*EXTRACTED INFORMATION*:

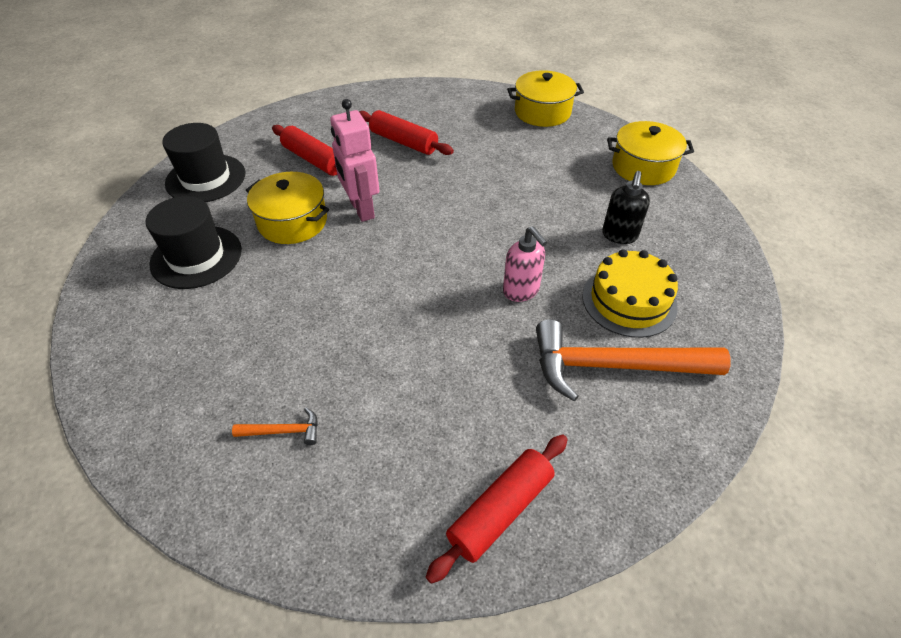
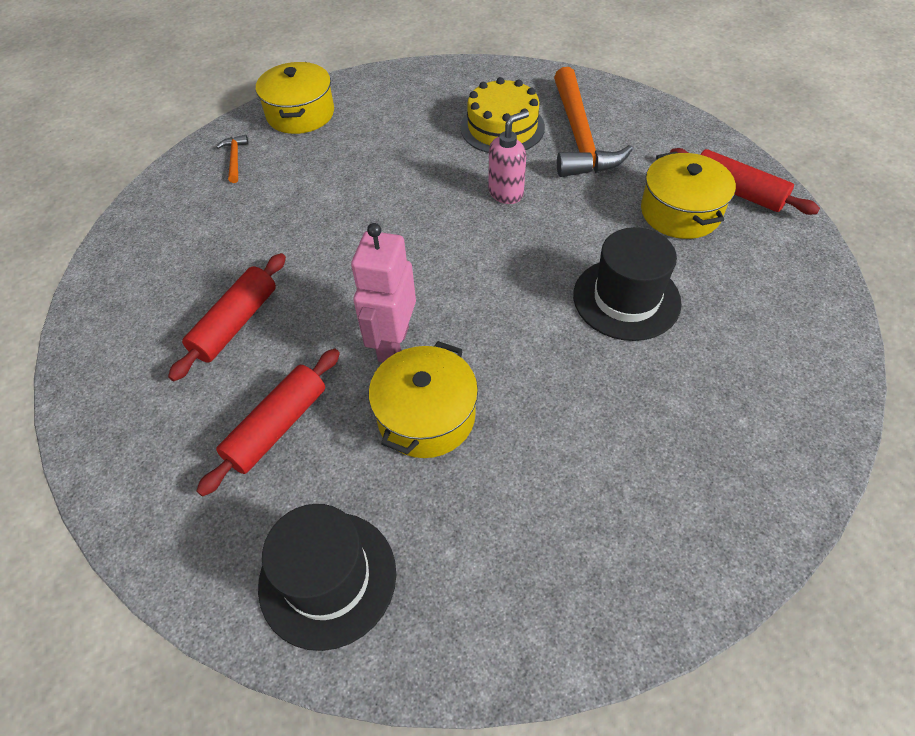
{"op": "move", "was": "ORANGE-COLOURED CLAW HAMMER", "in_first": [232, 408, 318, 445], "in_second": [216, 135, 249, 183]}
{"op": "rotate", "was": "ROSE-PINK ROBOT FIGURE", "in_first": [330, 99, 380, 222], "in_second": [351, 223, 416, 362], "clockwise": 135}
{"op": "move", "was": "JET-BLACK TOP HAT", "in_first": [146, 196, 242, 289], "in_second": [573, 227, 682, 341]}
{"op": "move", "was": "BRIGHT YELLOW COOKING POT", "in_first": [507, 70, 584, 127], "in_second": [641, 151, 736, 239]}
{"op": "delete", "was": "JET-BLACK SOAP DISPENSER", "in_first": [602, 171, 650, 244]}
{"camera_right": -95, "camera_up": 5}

*DESCRIPTION OF THE TASK*: Output the records exactly, please. The pictures are not part of the copy.

*RESULT FOR THIS TASK*:
{"op": "move", "was": "ORANGE-COLOURED CLAW HAMMER", "in_first": [232, 408, 318, 445], "in_second": [216, 135, 249, 183]}
{"op": "rotate", "was": "ROSE-PINK ROBOT FIGURE", "in_first": [330, 99, 380, 222], "in_second": [351, 223, 416, 362], "clockwise": 135}
{"op": "move", "was": "JET-BLACK TOP HAT", "in_first": [146, 196, 242, 289], "in_second": [573, 227, 682, 341]}
{"op": "move", "was": "BRIGHT YELLOW COOKING POT", "in_first": [507, 70, 584, 127], "in_second": [641, 151, 736, 239]}
{"op": "delete", "was": "JET-BLACK SOAP DISPENSER", "in_first": [602, 171, 650, 244]}
{"camera_right": -95, "camera_up": 5}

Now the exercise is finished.